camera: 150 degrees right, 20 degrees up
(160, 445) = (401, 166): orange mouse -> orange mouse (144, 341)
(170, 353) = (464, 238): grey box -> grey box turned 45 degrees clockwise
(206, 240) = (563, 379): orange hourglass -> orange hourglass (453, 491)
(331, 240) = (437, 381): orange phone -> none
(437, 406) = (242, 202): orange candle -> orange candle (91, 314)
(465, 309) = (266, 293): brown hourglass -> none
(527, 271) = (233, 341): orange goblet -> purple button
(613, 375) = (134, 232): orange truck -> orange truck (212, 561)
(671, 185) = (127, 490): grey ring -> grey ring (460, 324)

○ ○ ○ ○ ○ ○ ○

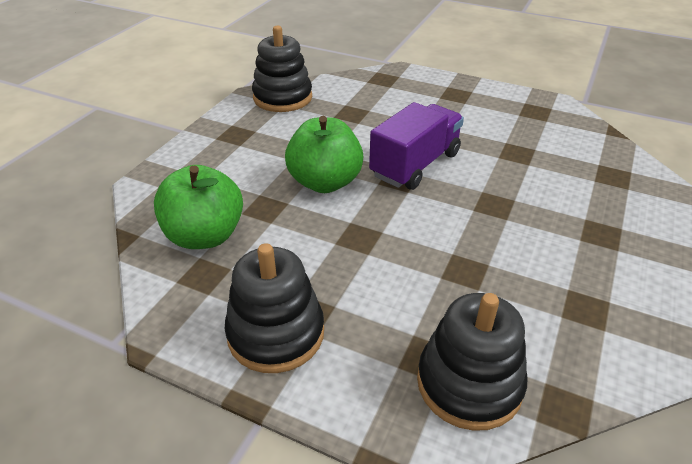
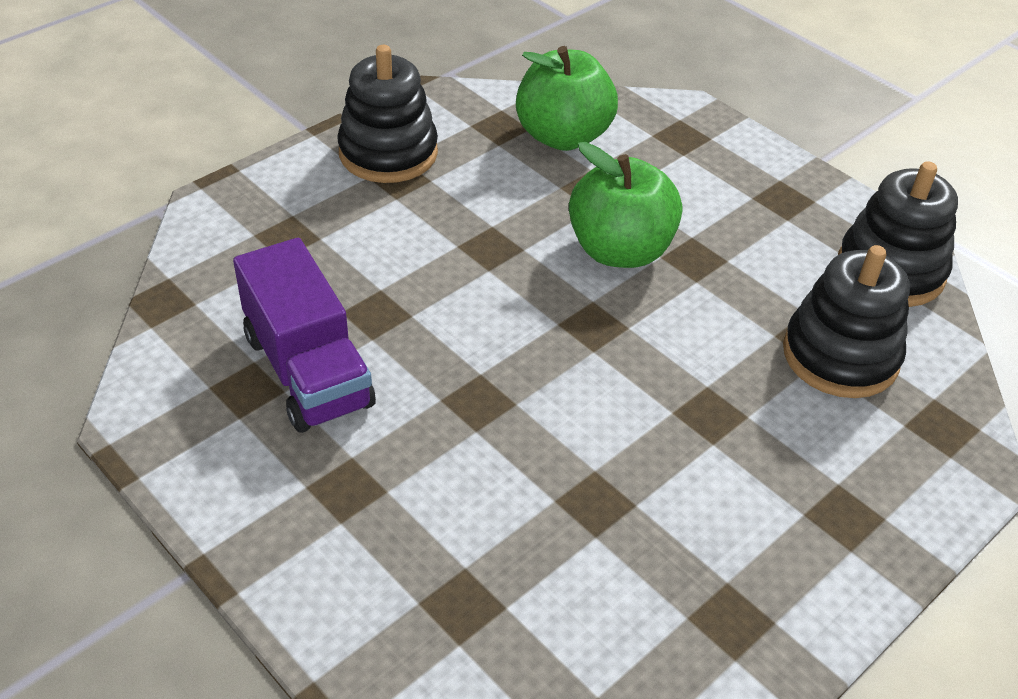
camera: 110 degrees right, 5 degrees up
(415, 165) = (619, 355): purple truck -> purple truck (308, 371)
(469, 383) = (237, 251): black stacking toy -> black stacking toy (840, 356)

○ ○ ○ ○ ○ ○ ○

**WORK ITEM**: For each line of the listing that holds the word "truck", show that line.

**RESPONSE**:
(613, 375) = (134, 232): orange truck -> orange truck (212, 561)
(415, 165) = (619, 355): purple truck -> purple truck (308, 371)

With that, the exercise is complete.